Assignment:
Among the entries below, please repeat exactly and only the lines from the line containing "red brick H2 level 1 -> red brick B9 level 3" to the line containing "pink tile J8 level 1 -> pink tile J10 level 1", both lines included.

Task inputs:
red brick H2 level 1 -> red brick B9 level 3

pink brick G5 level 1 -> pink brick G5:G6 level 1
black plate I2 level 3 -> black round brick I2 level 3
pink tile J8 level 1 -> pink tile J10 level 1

* * *

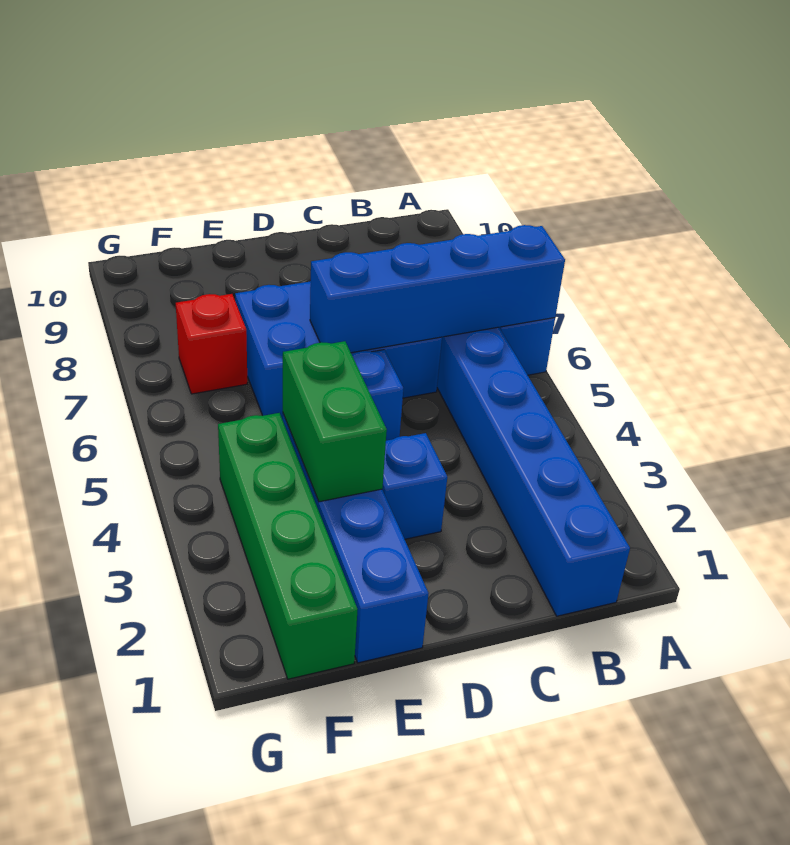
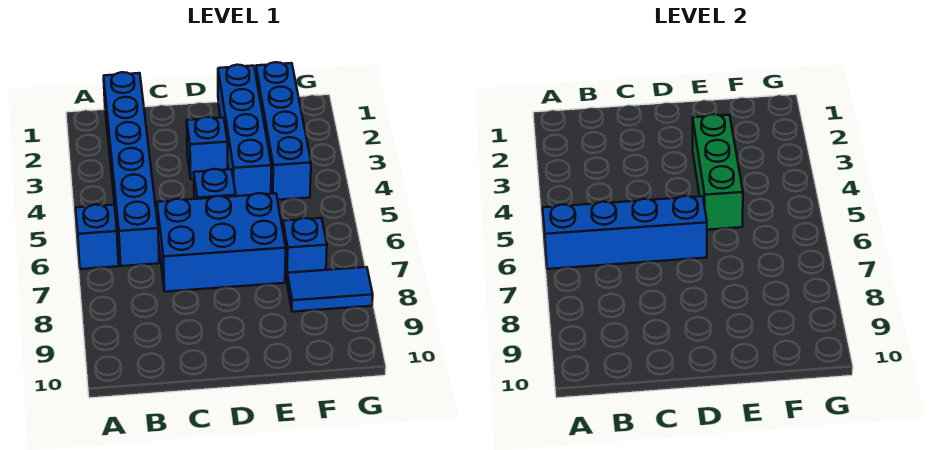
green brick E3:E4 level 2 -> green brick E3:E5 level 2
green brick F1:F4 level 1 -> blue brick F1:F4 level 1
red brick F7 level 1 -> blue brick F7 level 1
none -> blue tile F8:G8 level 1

...

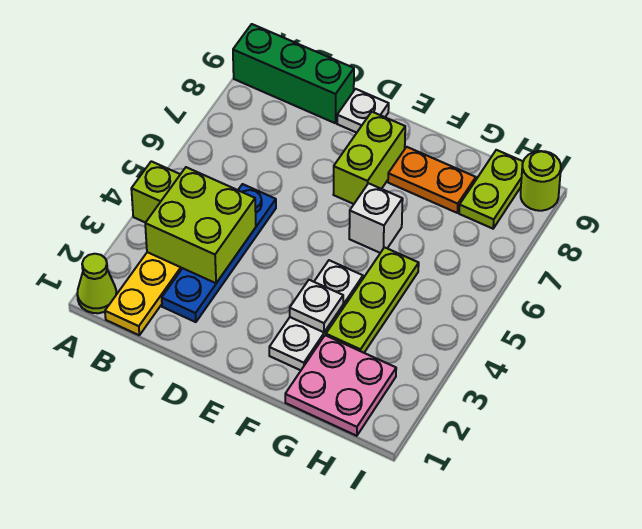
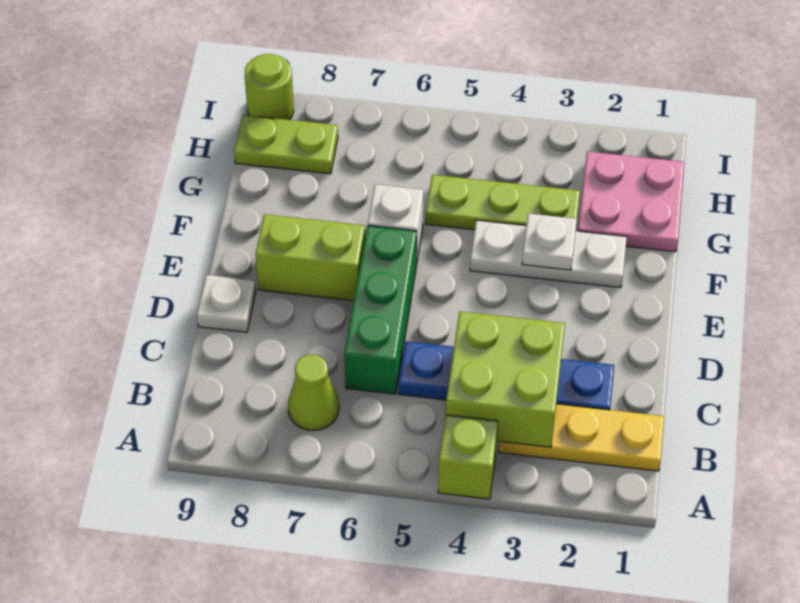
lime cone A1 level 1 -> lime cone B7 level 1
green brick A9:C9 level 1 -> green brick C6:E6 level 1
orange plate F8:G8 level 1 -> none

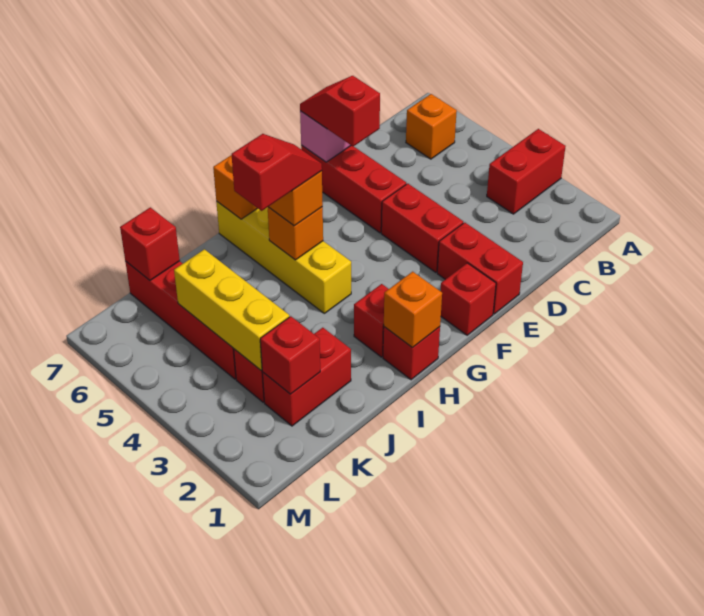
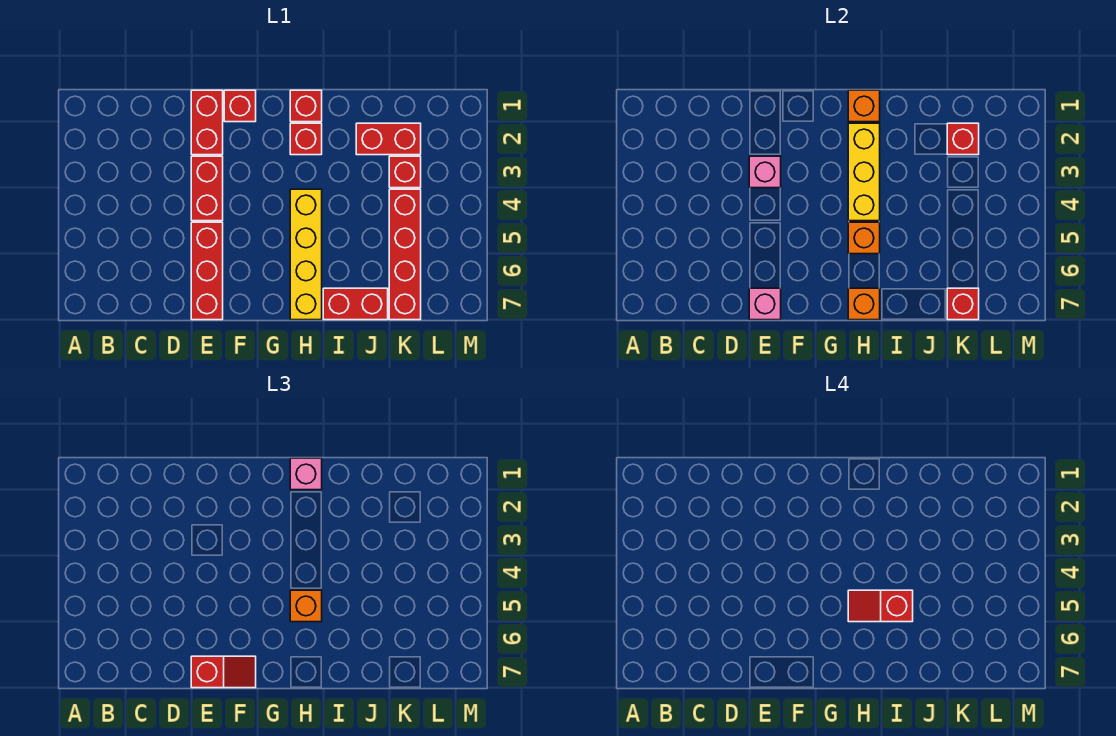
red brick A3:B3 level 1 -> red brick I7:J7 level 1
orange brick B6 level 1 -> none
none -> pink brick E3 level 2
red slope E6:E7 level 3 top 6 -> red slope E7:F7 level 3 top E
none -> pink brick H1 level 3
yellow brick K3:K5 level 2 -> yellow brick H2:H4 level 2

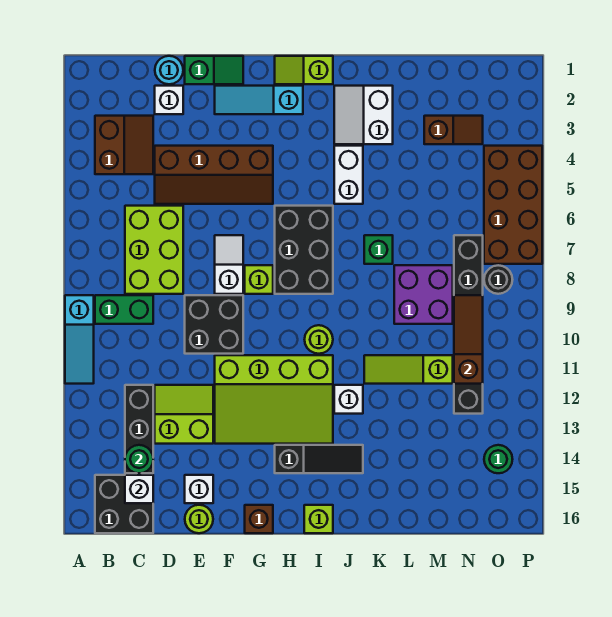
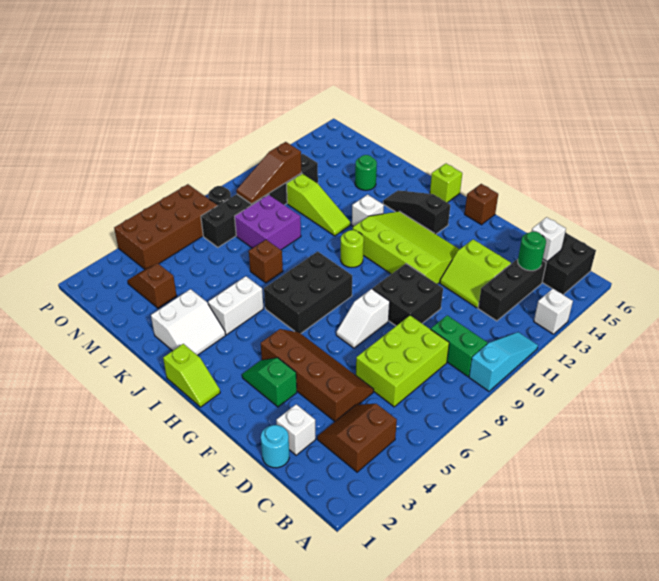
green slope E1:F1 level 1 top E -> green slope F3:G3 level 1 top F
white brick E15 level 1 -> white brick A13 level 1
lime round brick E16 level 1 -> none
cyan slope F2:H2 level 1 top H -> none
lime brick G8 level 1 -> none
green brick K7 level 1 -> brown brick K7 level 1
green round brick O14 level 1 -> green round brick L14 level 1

Solved problem:
red brick H2 level 1 -> red brick B9 level 3

pink brick G5 level 1 -> pink brick G5:G6 level 1
black plate I2 level 3 -> black round brick I2 level 3
pink tile J8 level 1 -> pink tile J10 level 1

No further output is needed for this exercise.